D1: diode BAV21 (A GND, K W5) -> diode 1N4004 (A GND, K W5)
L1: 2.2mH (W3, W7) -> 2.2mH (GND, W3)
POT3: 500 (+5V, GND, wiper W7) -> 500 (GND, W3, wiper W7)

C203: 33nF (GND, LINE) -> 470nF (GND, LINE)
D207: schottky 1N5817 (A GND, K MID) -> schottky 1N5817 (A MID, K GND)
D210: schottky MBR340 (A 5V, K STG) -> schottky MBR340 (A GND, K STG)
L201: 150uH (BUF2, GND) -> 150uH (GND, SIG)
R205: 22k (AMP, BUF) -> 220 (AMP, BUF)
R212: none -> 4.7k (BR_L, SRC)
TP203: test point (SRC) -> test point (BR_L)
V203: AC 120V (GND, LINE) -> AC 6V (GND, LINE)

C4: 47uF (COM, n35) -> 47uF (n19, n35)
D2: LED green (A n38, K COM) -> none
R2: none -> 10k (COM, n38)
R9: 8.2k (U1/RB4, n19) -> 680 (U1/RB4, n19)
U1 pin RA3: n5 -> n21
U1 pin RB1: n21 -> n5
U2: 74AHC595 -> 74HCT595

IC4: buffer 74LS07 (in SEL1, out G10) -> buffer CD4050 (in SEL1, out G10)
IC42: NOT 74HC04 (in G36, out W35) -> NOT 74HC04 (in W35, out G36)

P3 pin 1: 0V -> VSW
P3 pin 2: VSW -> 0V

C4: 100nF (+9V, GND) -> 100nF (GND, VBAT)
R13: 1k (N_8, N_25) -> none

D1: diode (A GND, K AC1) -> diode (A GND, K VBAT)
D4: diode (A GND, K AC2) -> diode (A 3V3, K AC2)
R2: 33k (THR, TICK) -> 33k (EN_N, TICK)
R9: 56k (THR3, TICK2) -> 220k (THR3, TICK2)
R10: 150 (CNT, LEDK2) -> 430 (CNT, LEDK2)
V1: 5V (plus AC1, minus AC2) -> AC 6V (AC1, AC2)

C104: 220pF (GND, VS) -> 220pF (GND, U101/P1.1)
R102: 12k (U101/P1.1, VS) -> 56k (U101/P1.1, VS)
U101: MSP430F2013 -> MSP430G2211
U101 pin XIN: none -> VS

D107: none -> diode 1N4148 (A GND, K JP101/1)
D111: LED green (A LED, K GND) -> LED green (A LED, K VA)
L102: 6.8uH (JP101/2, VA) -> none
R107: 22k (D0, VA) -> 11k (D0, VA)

- Task details:
Retype all the material exactly as shown.

- Answer space:
D1: diode BAV21 (A GND, K W5) -> diode 1N4004 (A GND, K W5)
L1: 2.2mH (W3, W7) -> 2.2mH (GND, W3)
POT3: 500 (+5V, GND, wiper W7) -> 500 (GND, W3, wiper W7)

C203: 33nF (GND, LINE) -> 470nF (GND, LINE)
D207: schottky 1N5817 (A GND, K MID) -> schottky 1N5817 (A MID, K GND)
D210: schottky MBR340 (A 5V, K STG) -> schottky MBR340 (A GND, K STG)
L201: 150uH (BUF2, GND) -> 150uH (GND, SIG)
R205: 22k (AMP, BUF) -> 220 (AMP, BUF)
R212: none -> 4.7k (BR_L, SRC)
TP203: test point (SRC) -> test point (BR_L)
V203: AC 120V (GND, LINE) -> AC 6V (GND, LINE)

C4: 47uF (COM, n35) -> 47uF (n19, n35)
D2: LED green (A n38, K COM) -> none
R2: none -> 10k (COM, n38)
R9: 8.2k (U1/RB4, n19) -> 680 (U1/RB4, n19)
U1 pin RA3: n5 -> n21
U1 pin RB1: n21 -> n5
U2: 74AHC595 -> 74HCT595

IC4: buffer 74LS07 (in SEL1, out G10) -> buffer CD4050 (in SEL1, out G10)
IC42: NOT 74HC04 (in G36, out W35) -> NOT 74HC04 (in W35, out G36)

P3 pin 1: 0V -> VSW
P3 pin 2: VSW -> 0V

C4: 100nF (+9V, GND) -> 100nF (GND, VBAT)
R13: 1k (N_8, N_25) -> none

D1: diode (A GND, K AC1) -> diode (A GND, K VBAT)
D4: diode (A GND, K AC2) -> diode (A 3V3, K AC2)
R2: 33k (THR, TICK) -> 33k (EN_N, TICK)
R9: 56k (THR3, TICK2) -> 220k (THR3, TICK2)
R10: 150 (CNT, LEDK2) -> 430 (CNT, LEDK2)
V1: 5V (plus AC1, minus AC2) -> AC 6V (AC1, AC2)

C104: 220pF (GND, VS) -> 220pF (GND, U101/P1.1)
R102: 12k (U101/P1.1, VS) -> 56k (U101/P1.1, VS)
U101: MSP430F2013 -> MSP430G2211
U101 pin XIN: none -> VS

D107: none -> diode 1N4148 (A GND, K JP101/1)
D111: LED green (A LED, K GND) -> LED green (A LED, K VA)
L102: 6.8uH (JP101/2, VA) -> none
R107: 22k (D0, VA) -> 11k (D0, VA)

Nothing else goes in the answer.